> [Prompt] Rewrite the data below with every "counterclockwise" changed to "anticlockwise" and nothing else altered. Leave the picture markers out of your answer.

— begin Data listing —

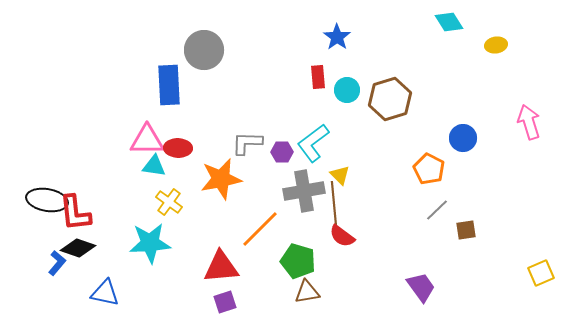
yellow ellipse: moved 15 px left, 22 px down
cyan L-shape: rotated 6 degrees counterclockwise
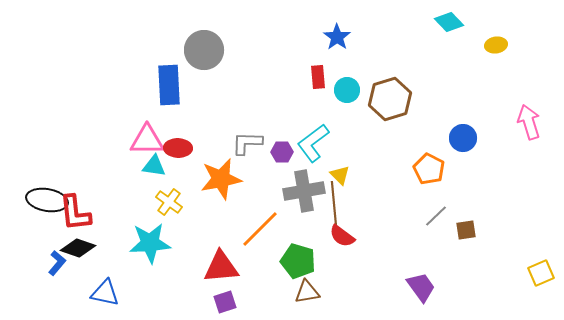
cyan diamond: rotated 12 degrees counterclockwise
gray line: moved 1 px left, 6 px down
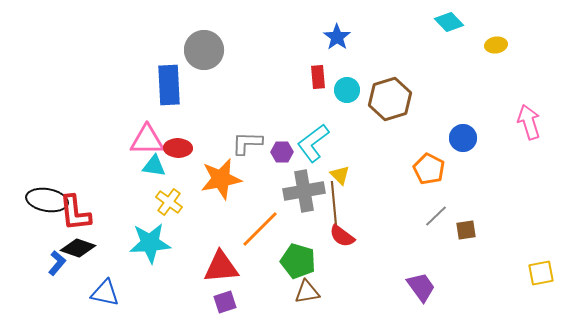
yellow square: rotated 12 degrees clockwise
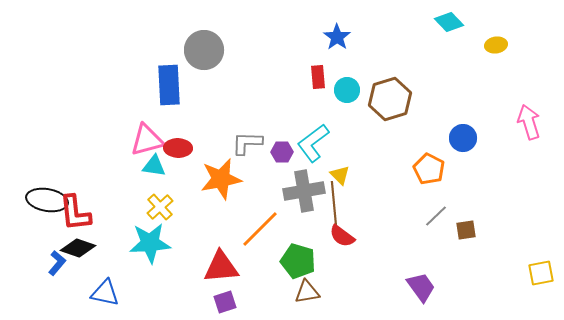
pink triangle: rotated 15 degrees counterclockwise
yellow cross: moved 9 px left, 5 px down; rotated 12 degrees clockwise
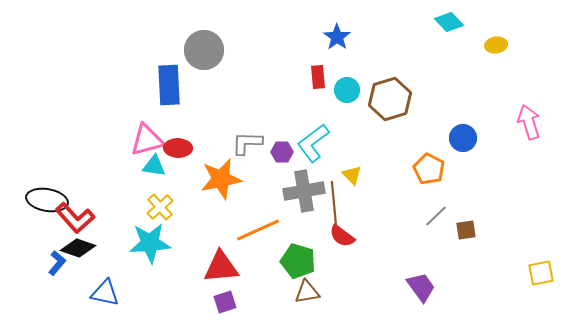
yellow triangle: moved 12 px right
red L-shape: moved 5 px down; rotated 36 degrees counterclockwise
orange line: moved 2 px left, 1 px down; rotated 21 degrees clockwise
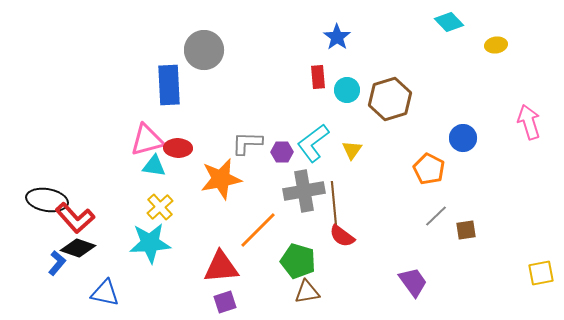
yellow triangle: moved 25 px up; rotated 20 degrees clockwise
orange line: rotated 21 degrees counterclockwise
purple trapezoid: moved 8 px left, 5 px up
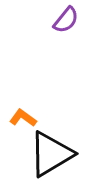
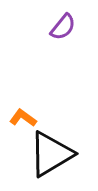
purple semicircle: moved 3 px left, 7 px down
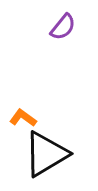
black triangle: moved 5 px left
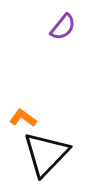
black triangle: rotated 15 degrees counterclockwise
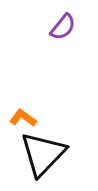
black triangle: moved 3 px left
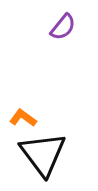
black triangle: rotated 21 degrees counterclockwise
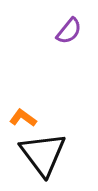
purple semicircle: moved 6 px right, 4 px down
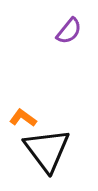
black triangle: moved 4 px right, 4 px up
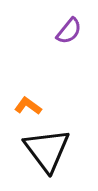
orange L-shape: moved 5 px right, 12 px up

— end Data listing —

> [Solution for this task]
yellow ellipse: moved 15 px left, 22 px down
cyan L-shape: rotated 6 degrees anticlockwise
cyan diamond: rotated 12 degrees anticlockwise
gray line: moved 1 px left, 6 px down
yellow square: rotated 12 degrees clockwise
pink triangle: rotated 15 degrees anticlockwise
yellow cross: moved 9 px left, 5 px down; rotated 12 degrees clockwise
yellow triangle: moved 12 px right
red L-shape: moved 5 px down; rotated 36 degrees anticlockwise
orange line: moved 2 px left, 1 px down; rotated 21 degrees clockwise
yellow triangle: moved 25 px up; rotated 20 degrees clockwise
orange line: rotated 21 degrees anticlockwise
purple trapezoid: moved 8 px left, 5 px up
purple semicircle: moved 3 px left, 7 px down
black triangle: moved 5 px left
black triangle: rotated 15 degrees anticlockwise
black triangle: moved 3 px left
black triangle: rotated 21 degrees anticlockwise
purple semicircle: moved 6 px right, 4 px down
black triangle: moved 4 px right, 4 px up
orange L-shape: moved 5 px right, 12 px up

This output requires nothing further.